Begin with the line in which "camera: 10 degrees right, 5 degrees down" appears and end with the final line of the entries. Retype each one exactly and add nothing.

Before-and-after scene images
☆ ☆ ☆ ☆ ☆ ☆ ☆
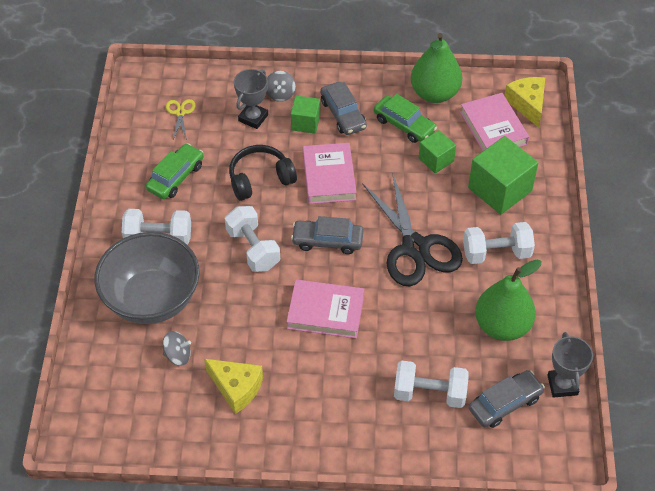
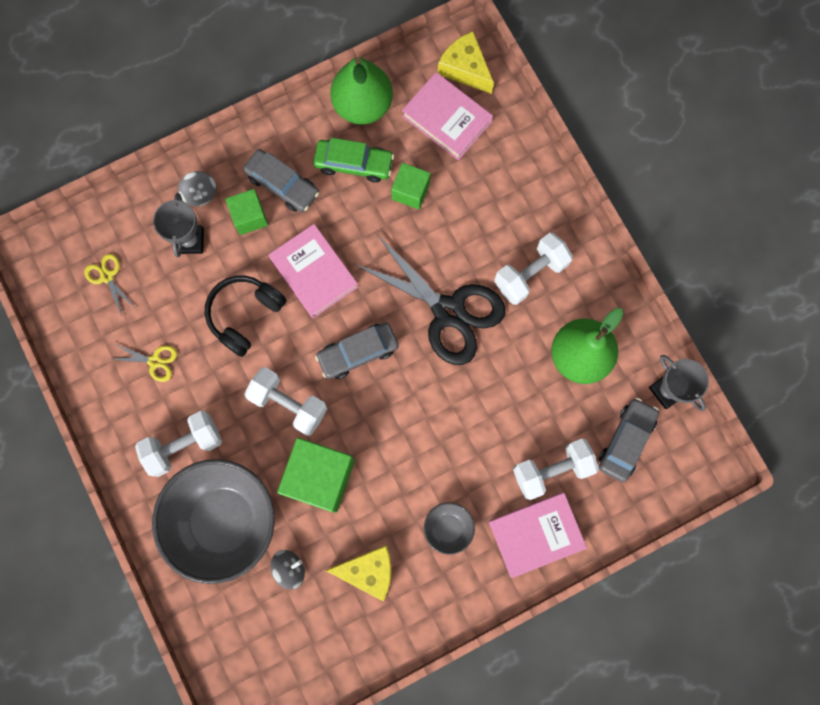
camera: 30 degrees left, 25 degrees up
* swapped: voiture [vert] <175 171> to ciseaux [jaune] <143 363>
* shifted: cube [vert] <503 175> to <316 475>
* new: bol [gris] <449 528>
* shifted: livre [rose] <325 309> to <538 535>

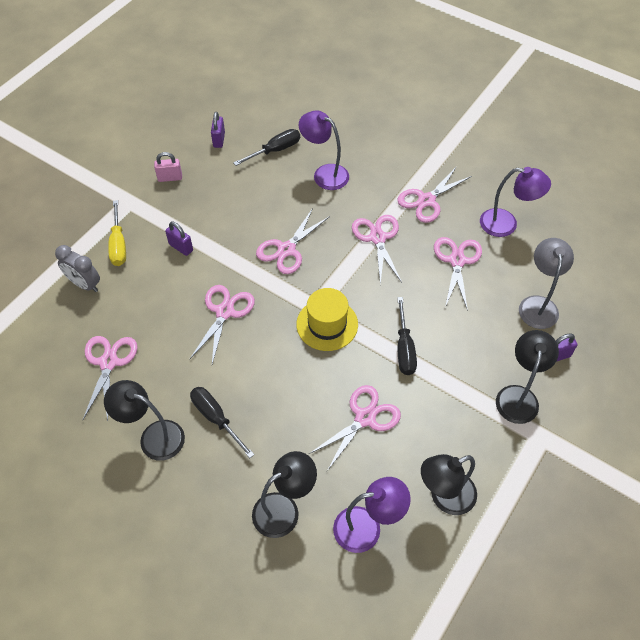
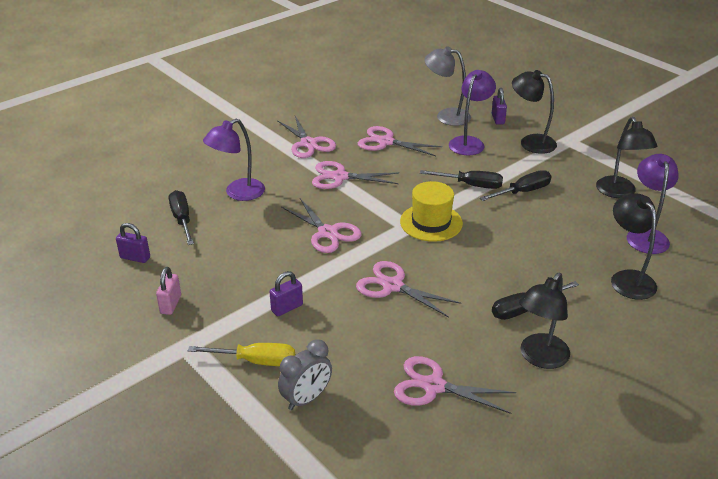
camera: 75 degrees left, 20 degrees down
* shifted: lampe [violet] <515 202> to <472 112>
* new: tournevis [noir] <515 185>
* gone: ciseaux [rose] <355 428>

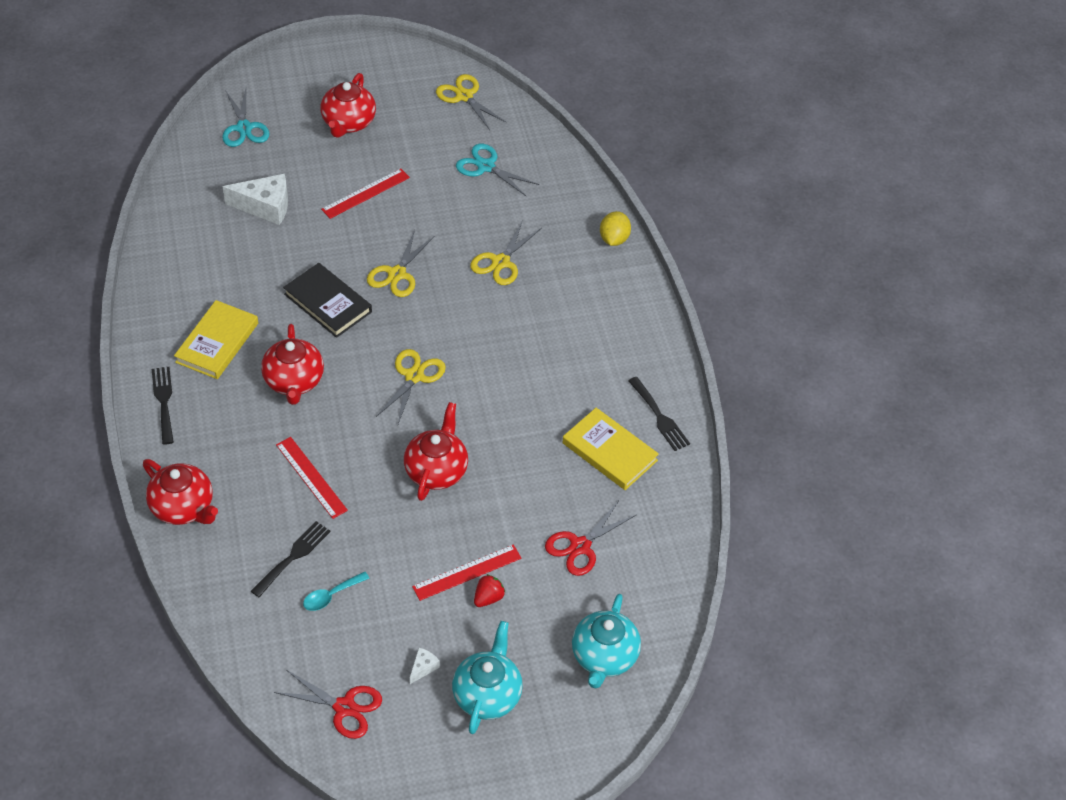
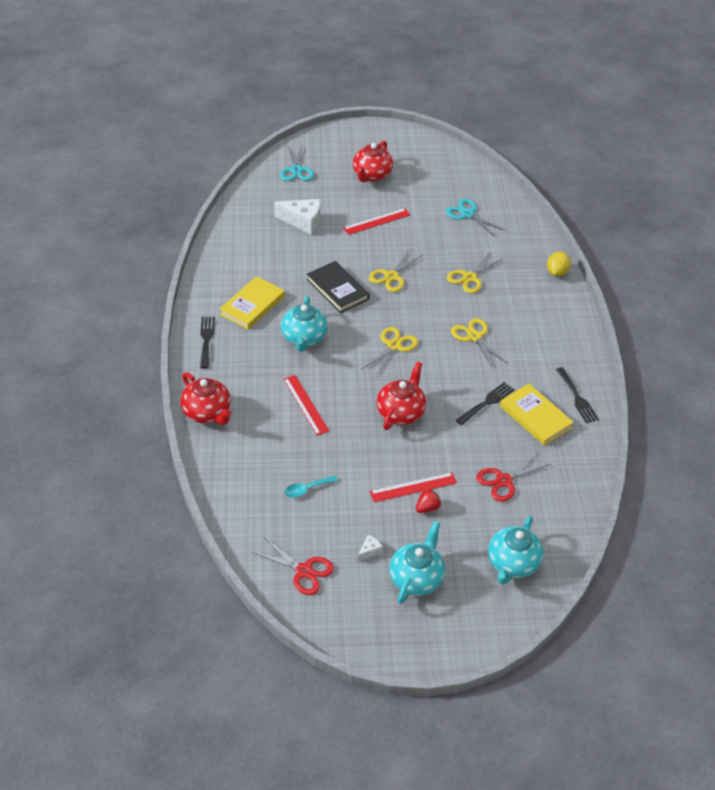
camera: 10 degrees right, 5 degrees down
* repainted: théière [rouge] <292 364> to théière [turquoise] <304 324>
* shifted: ciseaux [jaune] <471 102> to <479 343>
* shifted: fourchette [noir] <291 559> to <485 403>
☆ ☆ ☆ ☆ ☆ ☆ ☆
**SOLVED PROBLEM:**
camera: 10 degrees right, 5 degrees down
* repainted: théière [rouge] <292 364> to théière [turquoise] <304 324>
* shifted: ciseaux [jaune] <471 102> to <479 343>
* shifted: fourchette [noir] <291 559> to <485 403>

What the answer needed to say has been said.